■ What is being asked: All entries should be output exactly as they stand.

■ Record extracts:
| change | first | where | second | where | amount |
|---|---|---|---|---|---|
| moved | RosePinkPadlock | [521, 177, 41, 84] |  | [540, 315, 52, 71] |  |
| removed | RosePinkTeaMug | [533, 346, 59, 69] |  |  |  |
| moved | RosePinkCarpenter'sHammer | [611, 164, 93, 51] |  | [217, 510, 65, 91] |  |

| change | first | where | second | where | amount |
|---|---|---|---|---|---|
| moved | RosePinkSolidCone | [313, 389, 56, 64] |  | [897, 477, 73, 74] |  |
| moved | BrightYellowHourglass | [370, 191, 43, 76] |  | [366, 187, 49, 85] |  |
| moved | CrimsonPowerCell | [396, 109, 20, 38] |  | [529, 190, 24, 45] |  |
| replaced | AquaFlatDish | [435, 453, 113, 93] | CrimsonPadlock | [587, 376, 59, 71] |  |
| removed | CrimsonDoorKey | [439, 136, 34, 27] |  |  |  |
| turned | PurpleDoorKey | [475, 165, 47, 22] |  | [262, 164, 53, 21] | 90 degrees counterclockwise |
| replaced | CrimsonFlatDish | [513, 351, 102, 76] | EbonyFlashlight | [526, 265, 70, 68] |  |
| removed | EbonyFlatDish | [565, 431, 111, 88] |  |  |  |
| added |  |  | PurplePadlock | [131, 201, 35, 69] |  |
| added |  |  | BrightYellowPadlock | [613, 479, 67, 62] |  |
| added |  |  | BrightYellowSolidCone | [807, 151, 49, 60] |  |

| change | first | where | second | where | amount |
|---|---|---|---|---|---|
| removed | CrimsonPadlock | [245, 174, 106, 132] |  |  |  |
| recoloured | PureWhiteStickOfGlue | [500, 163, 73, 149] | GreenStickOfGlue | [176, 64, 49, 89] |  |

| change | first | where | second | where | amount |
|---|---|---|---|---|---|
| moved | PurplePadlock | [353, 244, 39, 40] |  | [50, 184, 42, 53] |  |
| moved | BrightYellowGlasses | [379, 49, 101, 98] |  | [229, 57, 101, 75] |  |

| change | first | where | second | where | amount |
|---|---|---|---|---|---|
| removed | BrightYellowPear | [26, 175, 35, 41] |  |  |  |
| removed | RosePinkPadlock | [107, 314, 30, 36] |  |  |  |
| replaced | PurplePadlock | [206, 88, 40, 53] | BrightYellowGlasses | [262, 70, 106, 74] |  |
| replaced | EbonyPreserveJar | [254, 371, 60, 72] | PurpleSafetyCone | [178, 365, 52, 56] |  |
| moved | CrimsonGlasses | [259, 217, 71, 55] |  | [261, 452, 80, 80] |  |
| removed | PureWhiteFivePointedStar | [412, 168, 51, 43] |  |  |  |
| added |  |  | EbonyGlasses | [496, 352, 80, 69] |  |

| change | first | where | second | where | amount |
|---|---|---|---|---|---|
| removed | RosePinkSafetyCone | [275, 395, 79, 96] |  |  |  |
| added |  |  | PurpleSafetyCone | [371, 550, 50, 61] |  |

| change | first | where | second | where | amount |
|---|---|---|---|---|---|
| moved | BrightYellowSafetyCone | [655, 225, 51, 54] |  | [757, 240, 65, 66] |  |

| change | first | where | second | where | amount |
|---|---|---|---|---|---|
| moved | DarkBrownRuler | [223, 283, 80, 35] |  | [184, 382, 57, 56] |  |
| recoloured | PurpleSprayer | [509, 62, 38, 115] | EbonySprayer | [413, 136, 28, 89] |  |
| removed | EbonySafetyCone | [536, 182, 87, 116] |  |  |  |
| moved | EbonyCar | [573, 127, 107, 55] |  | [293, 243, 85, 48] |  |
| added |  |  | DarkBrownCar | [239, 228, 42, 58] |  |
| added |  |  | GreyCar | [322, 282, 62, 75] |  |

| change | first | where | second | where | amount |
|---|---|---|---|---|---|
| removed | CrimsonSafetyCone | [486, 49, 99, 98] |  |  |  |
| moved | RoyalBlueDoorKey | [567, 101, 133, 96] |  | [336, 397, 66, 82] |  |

■ Task output:
| change | first | where | second | where | amount |
|---|---|---|---|---|---|
| moved | RosePinkPadlock | [521, 177, 41, 84] |  | [540, 315, 52, 71] |  |
| removed | RosePinkTeaMug | [533, 346, 59, 69] |  |  |  |
| moved | RosePinkCarpenter'sHammer | [611, 164, 93, 51] |  | [217, 510, 65, 91] |  |

| change | first | where | second | where | amount |
|---|---|---|---|---|---|
| moved | RosePinkSolidCone | [313, 389, 56, 64] |  | [897, 477, 73, 74] |  |
| moved | BrightYellowHourglass | [370, 191, 43, 76] |  | [366, 187, 49, 85] |  |
| moved | CrimsonPowerCell | [396, 109, 20, 38] |  | [529, 190, 24, 45] |  |
| replaced | AquaFlatDish | [435, 453, 113, 93] | CrimsonPadlock | [587, 376, 59, 71] |  |
| removed | CrimsonDoorKey | [439, 136, 34, 27] |  |  |  |
| turned | PurpleDoorKey | [475, 165, 47, 22] |  | [262, 164, 53, 21] | 90 degrees counterclockwise |
| replaced | CrimsonFlatDish | [513, 351, 102, 76] | EbonyFlashlight | [526, 265, 70, 68] |  |
| removed | EbonyFlatDish | [565, 431, 111, 88] |  |  |  |
| added |  |  | PurplePadlock | [131, 201, 35, 69] |  |
| added |  |  | BrightYellowPadlock | [613, 479, 67, 62] |  |
| added |  |  | BrightYellowSolidCone | [807, 151, 49, 60] |  |

| change | first | where | second | where | amount |
|---|---|---|---|---|---|
| removed | CrimsonPadlock | [245, 174, 106, 132] |  |  |  |
| recoloured | PureWhiteStickOfGlue | [500, 163, 73, 149] | GreenStickOfGlue | [176, 64, 49, 89] |  |

| change | first | where | second | where | amount |
|---|---|---|---|---|---|
| moved | PurplePadlock | [353, 244, 39, 40] |  | [50, 184, 42, 53] |  |
| moved | BrightYellowGlasses | [379, 49, 101, 98] |  | [229, 57, 101, 75] |  |

| change | first | where | second | where | amount |
|---|---|---|---|---|---|
| removed | BrightYellowPear | [26, 175, 35, 41] |  |  |  |
| removed | RosePinkPadlock | [107, 314, 30, 36] |  |  |  |
| replaced | PurplePadlock | [206, 88, 40, 53] | BrightYellowGlasses | [262, 70, 106, 74] |  |
| replaced | EbonyPreserveJar | [254, 371, 60, 72] | PurpleSafetyCone | [178, 365, 52, 56] |  |
| moved | CrimsonGlasses | [259, 217, 71, 55] |  | [261, 452, 80, 80] |  |
| removed | PureWhiteFivePointedStar | [412, 168, 51, 43] |  |  |  |
| added |  |  | EbonyGlasses | [496, 352, 80, 69] |  |

| change | first | where | second | where | amount |
|---|---|---|---|---|---|
| removed | RosePinkSafetyCone | [275, 395, 79, 96] |  |  |  |
| added |  |  | PurpleSafetyCone | [371, 550, 50, 61] |  |

| change | first | where | second | where | amount |
|---|---|---|---|---|---|
| moved | BrightYellowSafetyCone | [655, 225, 51, 54] |  | [757, 240, 65, 66] |  |

| change | first | where | second | where | amount |
|---|---|---|---|---|---|
| moved | DarkBrownRuler | [223, 283, 80, 35] |  | [184, 382, 57, 56] |  |
| recoloured | PurpleSprayer | [509, 62, 38, 115] | EbonySprayer | [413, 136, 28, 89] |  |
| removed | EbonySafetyCone | [536, 182, 87, 116] |  |  |  |
| moved | EbonyCar | [573, 127, 107, 55] |  | [293, 243, 85, 48] |  |
| added |  |  | DarkBrownCar | [239, 228, 42, 58] |  |
| added |  |  | GreyCar | [322, 282, 62, 75] |  |

| change | first | where | second | where | amount |
|---|---|---|---|---|---|
| removed | CrimsonSafetyCone | [486, 49, 99, 98] |  |  |  |
| moved | RoyalBlueDoorKey | [567, 101, 133, 96] |  | [336, 397, 66, 82] |  |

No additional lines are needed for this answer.